Input data:
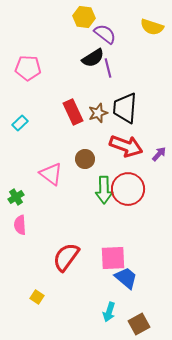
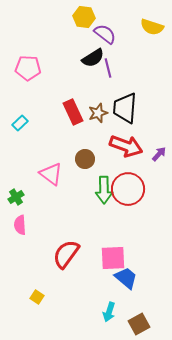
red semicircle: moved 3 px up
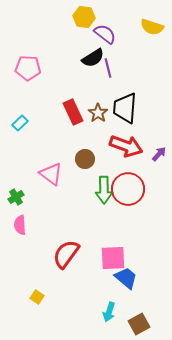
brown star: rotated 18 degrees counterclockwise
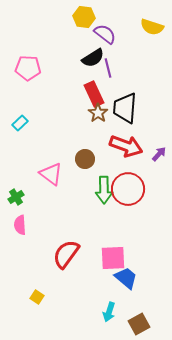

* * *

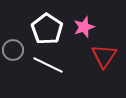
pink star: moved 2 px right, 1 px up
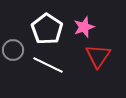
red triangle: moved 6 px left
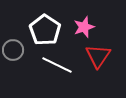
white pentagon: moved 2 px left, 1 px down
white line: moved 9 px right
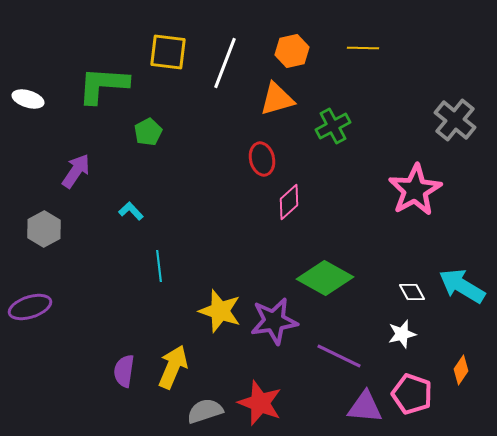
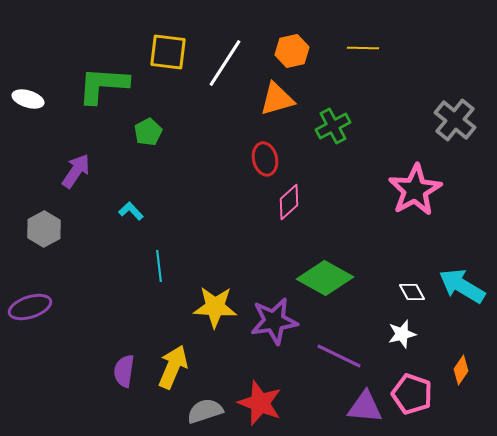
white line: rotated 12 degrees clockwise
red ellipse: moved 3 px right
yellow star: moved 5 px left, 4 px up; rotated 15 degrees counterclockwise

Exercise aim: Write out the lines of the records above, starting with the line that contains "red triangle: moved 6 px left" and going on through the line that contains "yellow star: moved", and leave the pictures out.

The reply:
red triangle: moved 6 px left
white pentagon: moved 2 px left, 1 px down
white line: moved 9 px right
white line: rotated 12 degrees clockwise
red ellipse: moved 3 px right
yellow star: moved 5 px left, 4 px up; rotated 15 degrees counterclockwise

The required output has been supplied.